TASK DETAILS: Gather every line of the entries that includes the word "purple".

PROVIDED DATA:
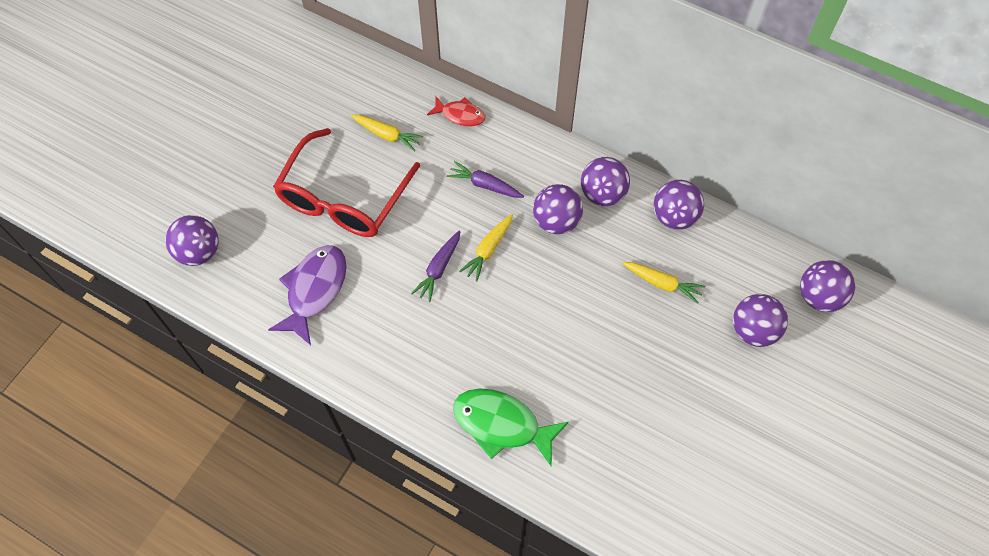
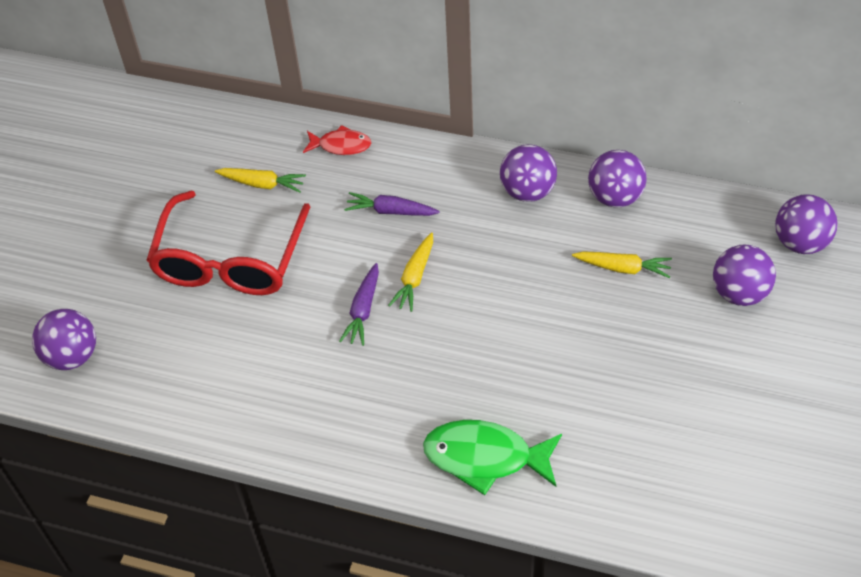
camera: 10 degrees left, 10 degrees down
(314, 290) = (223, 366): purple fish -> none
(556, 221) = (484, 231): purple ball -> none

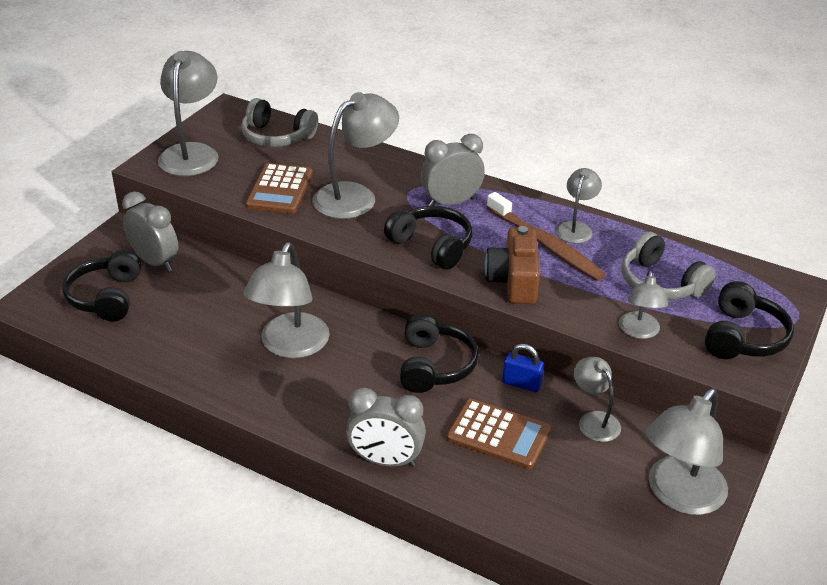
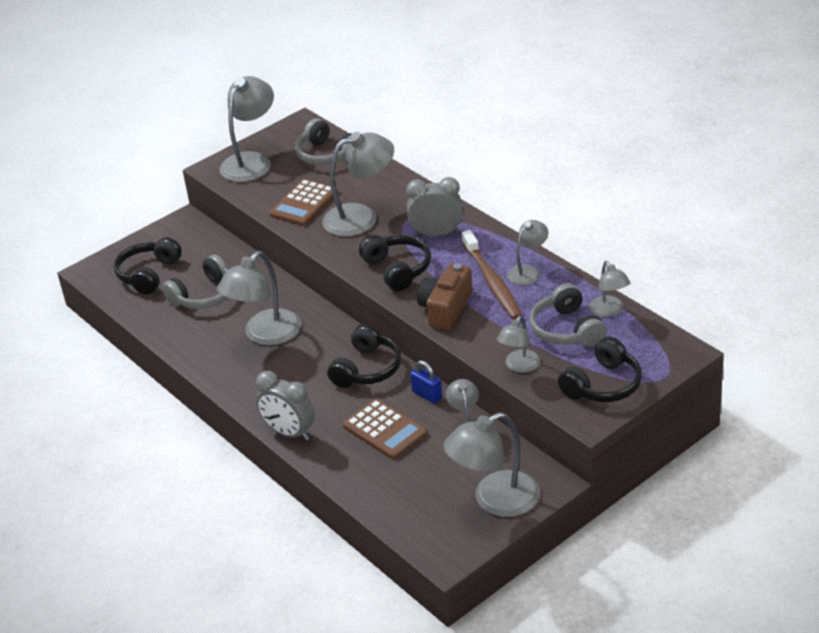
camera: 25 degrees right, 0 degrees up
(155, 262) = (197, 251): grey clock -> none
(190, 312) = (204, 296): none -> grey headphones
(690, 257) = (609, 311): none -> grey lamp

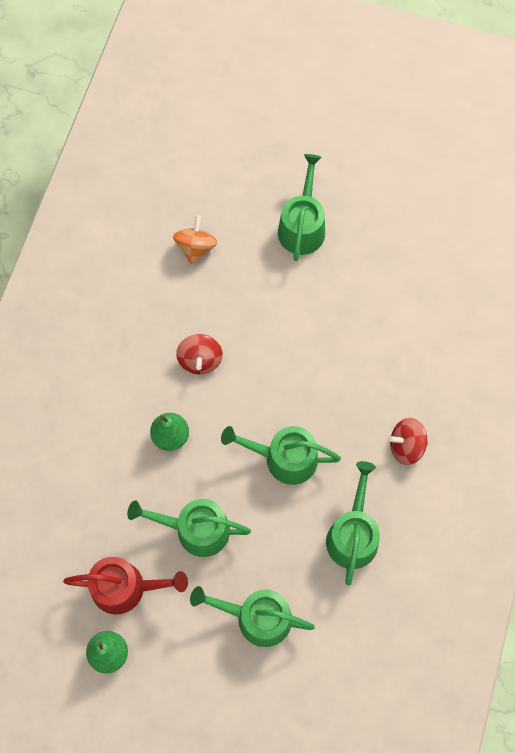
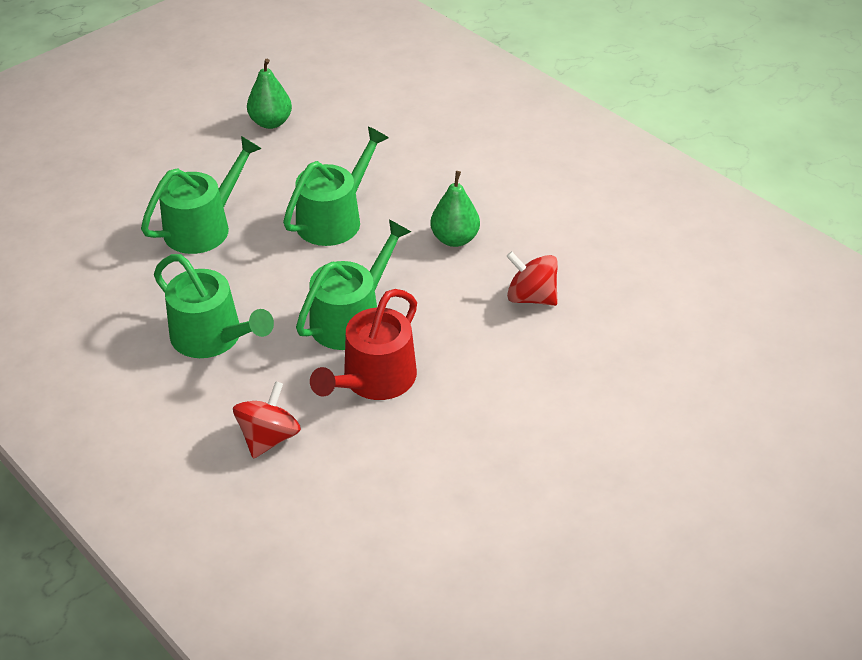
camera: 120 degrees right, 25 degrees down
(125, 587) = (322, 152): red watering can -> red watering can (374, 379)
(196, 248) = (695, 354): orange spinning top -> none
(302, 226) = (667, 479): green watering can -> none

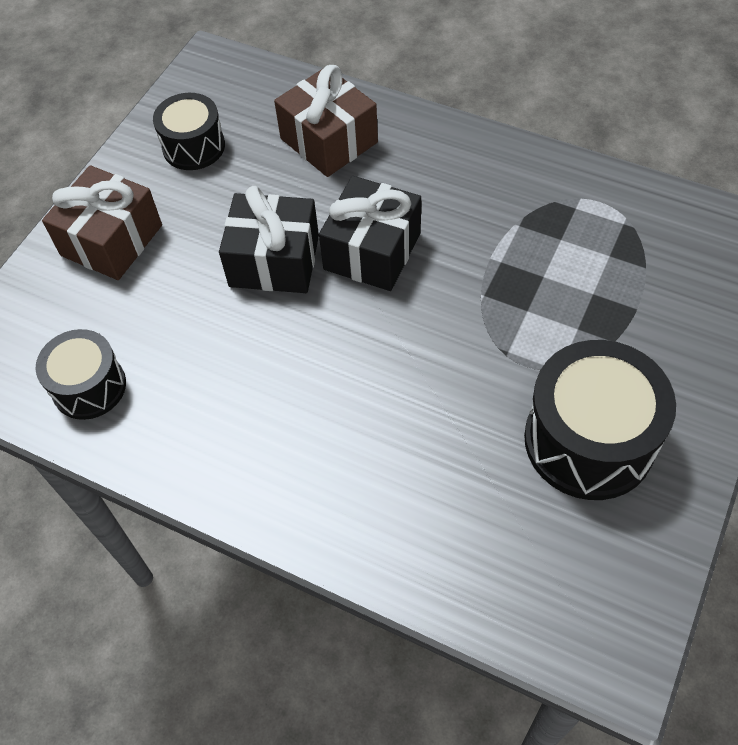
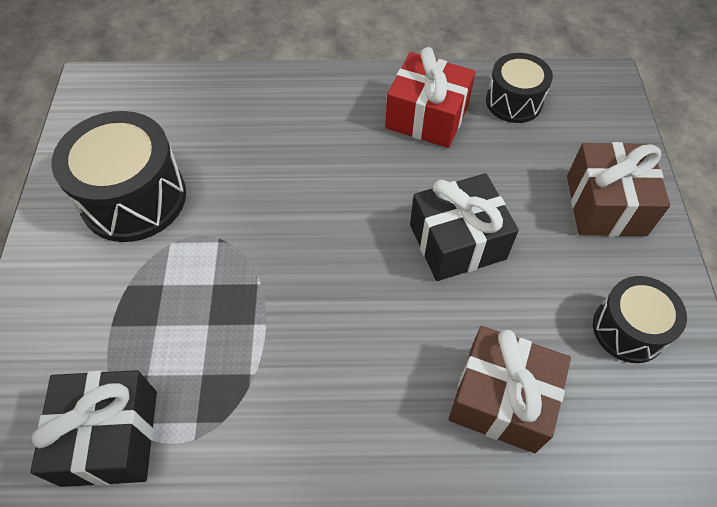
camera: 150 degrees right, 0 degrees up
(201, 409) = (427, 117): none -> red gift
(372, 251) = (378, 286): black gift -> black gift (110, 437)

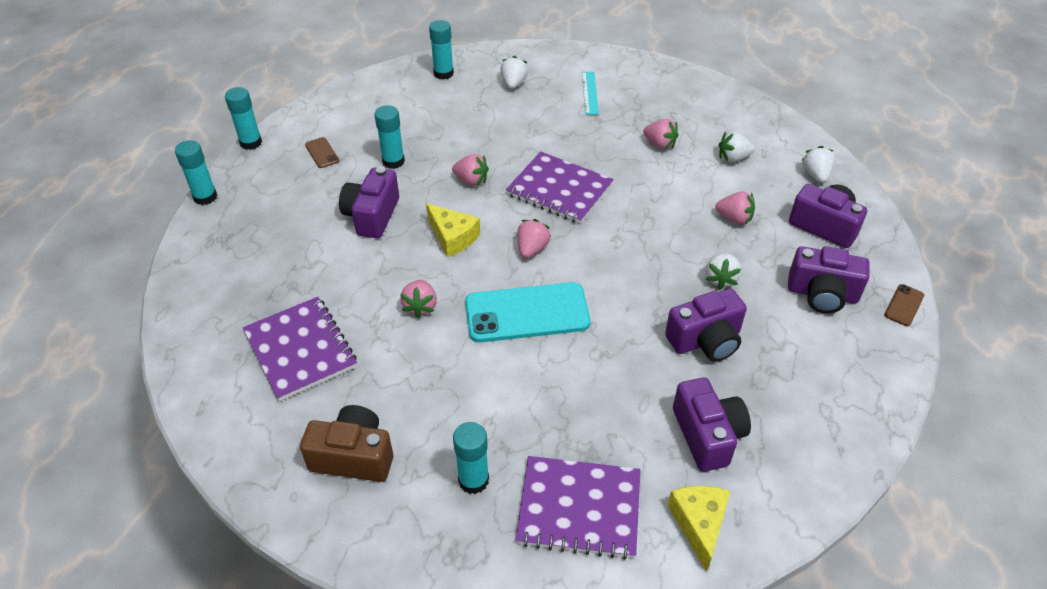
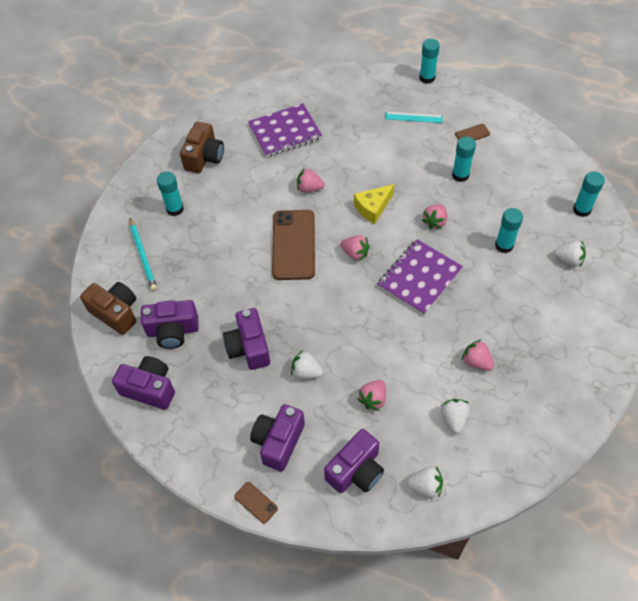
camera: 100 degrees right, 10 degrees up
(251, 143) = (485, 95): turquoise glue stick -> turquoise glue stick (504, 245)
(372, 216) = (400, 163): purple camera -> purple camera (149, 389)
(527, 313) = (293, 245): turquoise phone -> brown phone
(579, 508) = (143, 256): purple notebook -> turquoise pencil
(590, 93) = (556, 318): turquoise ruler -> turquoise ruler (413, 117)
(660, 144) = (476, 362): pink strawberry -> pink strawberry turned 90 degrees clockwise
(699, 524) = (116, 313): yellow cheese -> brown camera

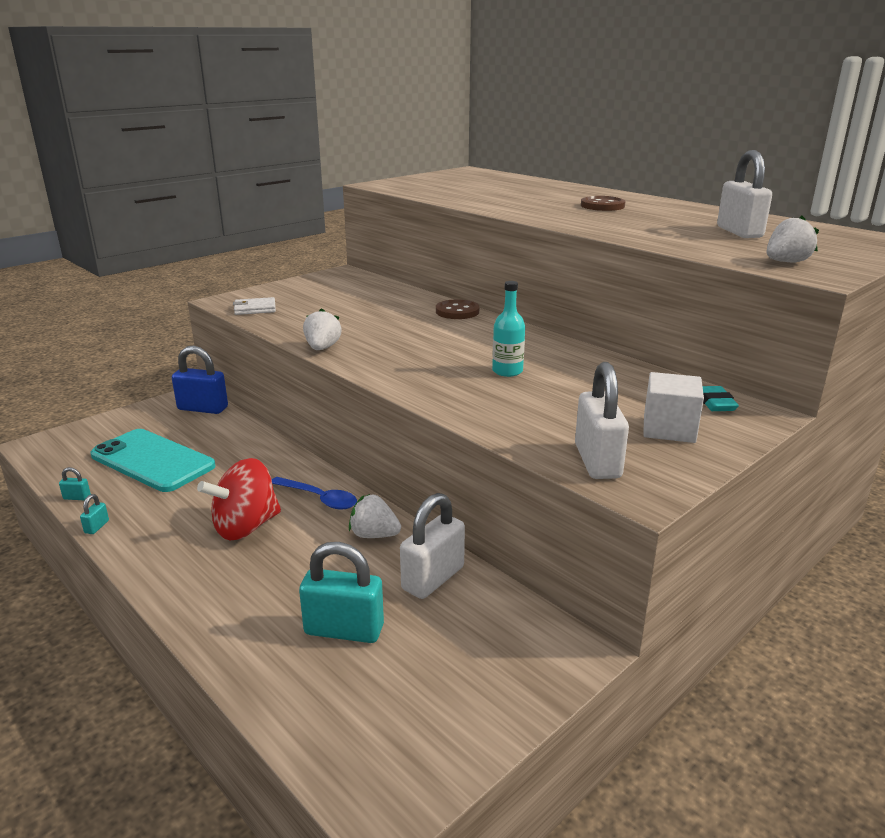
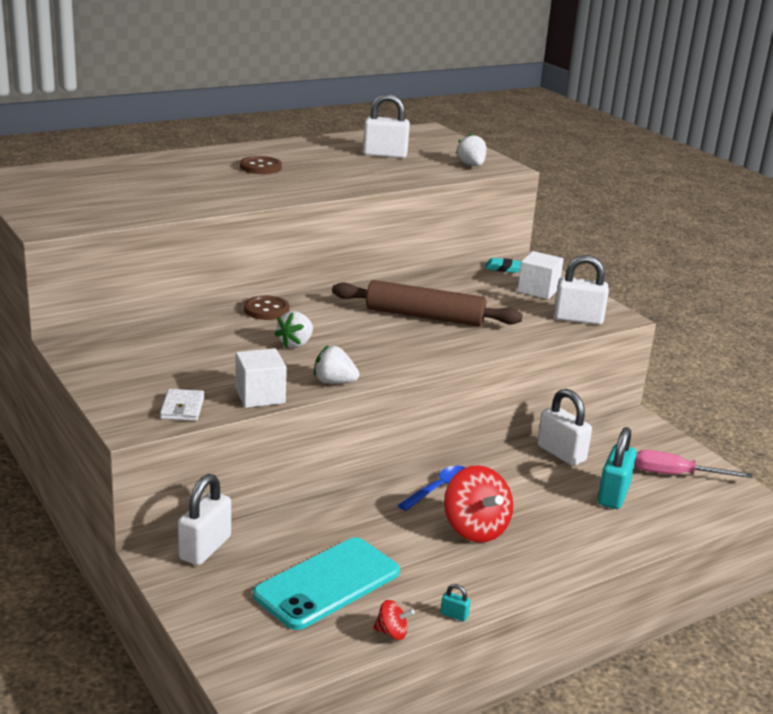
camera: 80 degrees left, 0 degrees up
(77, 497) = (392, 633): turquoise padlock -> red spinning top
(203, 408) = (205, 548): blue padlock -> white padlock
(284, 327) = (260, 396): none -> white cube
(374, 535) = (501, 469): white strawberry -> white strawberry (295, 344)
(424, 698) = (675, 475): none -> pink screwdriver
(507, 371) = (424, 316): turquoise bottle -> brown rolling pin

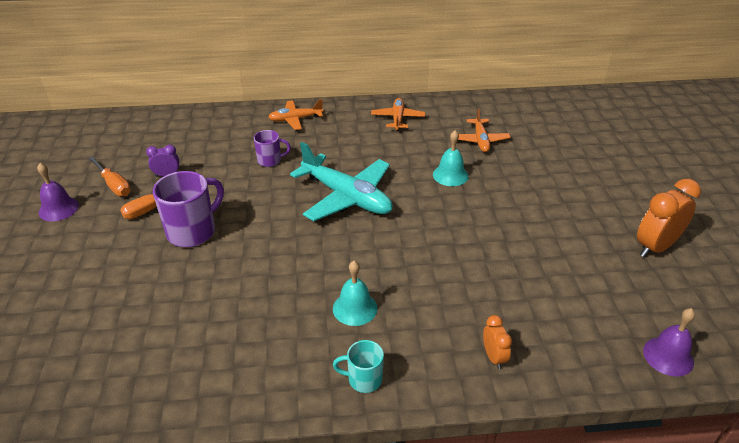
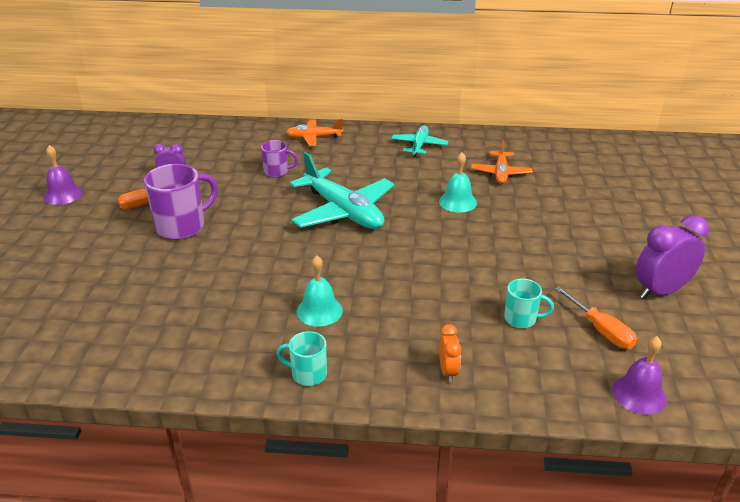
camera: 10 degrees right, 5 degrees down
(114, 185) = (120, 179): orange screwdriver -> orange screwdriver (601, 330)
(397, 119) = (419, 146): orange plane -> turquoise plane
(543, 292) = (521, 319): none -> turquoise mug
(655, 247) = (661, 291): orange clock -> purple clock

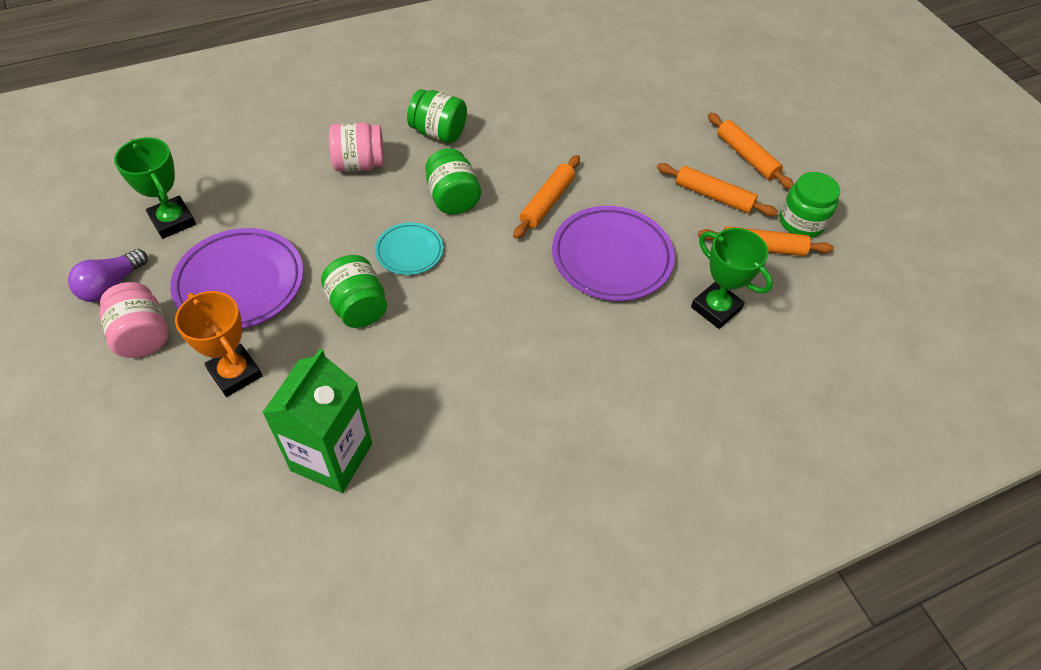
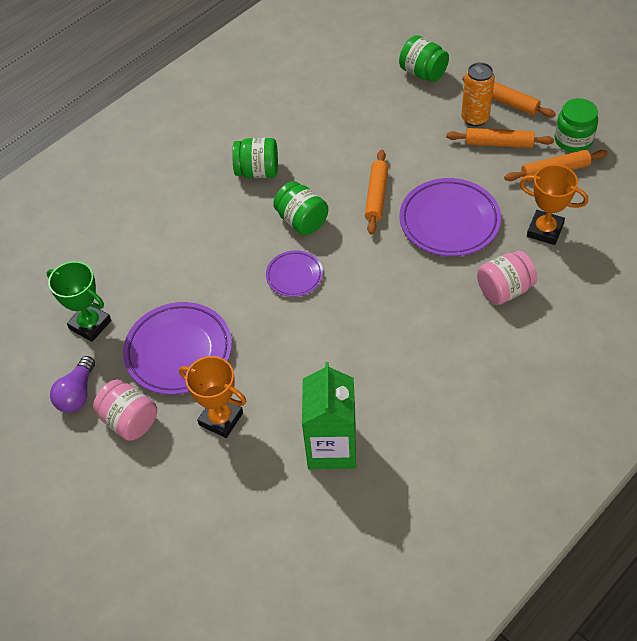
camera: 15 degrees left, 0 degrees up
(358, 307) = (282, 333): green jar -> green jar (423, 73)
(359, 164) = (210, 221): pink jar -> pink jar (504, 290)
(409, 251) = (294, 276): turquoise plate -> purple plate
(701, 161) = (475, 118): none -> orange can
(715, 308) = (545, 230): green trophy -> orange trophy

RESPONSE BELOW:
(314, 290) = (223, 366): purple fish -> none
(556, 221) = (484, 231): purple ball -> none
(372, 216) = (400, 163): purple camera -> purple camera (149, 389)
(579, 508) = (143, 256): purple notebook -> turquoise pencil
(655, 247) = (661, 291): orange clock -> purple clock
(409, 251) = (294, 276): turquoise plate -> purple plate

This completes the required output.